Reproduce every line of the records below verbatim, omitting the pictures.

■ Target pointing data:
________________

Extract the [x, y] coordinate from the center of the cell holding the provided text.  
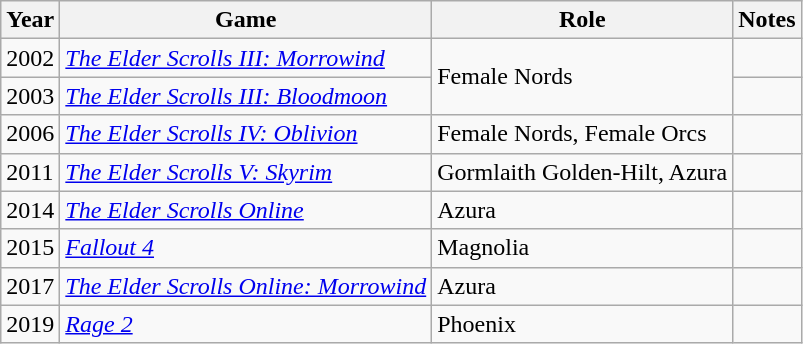
Magnolia [582, 248]
2011 [30, 172]
Notes [767, 20]
Female Nords [582, 77]
2015 [30, 248]
2003 [30, 96]
Rage 2 [246, 324]
Gormlaith Golden-Hilt, Azura [582, 172]
Phoenix [582, 324]
The Elder Scrolls V: Skyrim [246, 172]
2019 [30, 324]
The Elder Scrolls III: Morrowind [246, 58]
Year [30, 20]
Game [246, 20]
2002 [30, 58]
2014 [30, 210]
The Elder Scrolls III: Bloodmoon [246, 96]
Role [582, 20]
2017 [30, 286]
Fallout 4 [246, 248]
Female Nords, Female Orcs [582, 134]
2006 [30, 134]
The Elder Scrolls IV: Oblivion [246, 134]
The Elder Scrolls Online: Morrowind [246, 286]
The Elder Scrolls Online [246, 210]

________________

■ Answer to this problem:
Extract the [x, y] coordinate from the center of the cell holding the provided text.  
Magnolia [582, 248]
2011 [30, 172]
Notes [767, 20]
Female Nords [582, 77]
2015 [30, 248]
2003 [30, 96]
Rage 2 [246, 324]
Gormlaith Golden-Hilt, Azura [582, 172]
Phoenix [582, 324]
The Elder Scrolls V: Skyrim [246, 172]
2019 [30, 324]
The Elder Scrolls III: Morrowind [246, 58]
Year [30, 20]
Game [246, 20]
2002 [30, 58]
2014 [30, 210]
The Elder Scrolls III: Bloodmoon [246, 96]
Role [582, 20]
2017 [30, 286]
Fallout 4 [246, 248]
Female Nords, Female Orcs [582, 134]
2006 [30, 134]
The Elder Scrolls IV: Oblivion [246, 134]
The Elder Scrolls Online: Morrowind [246, 286]
The Elder Scrolls Online [246, 210]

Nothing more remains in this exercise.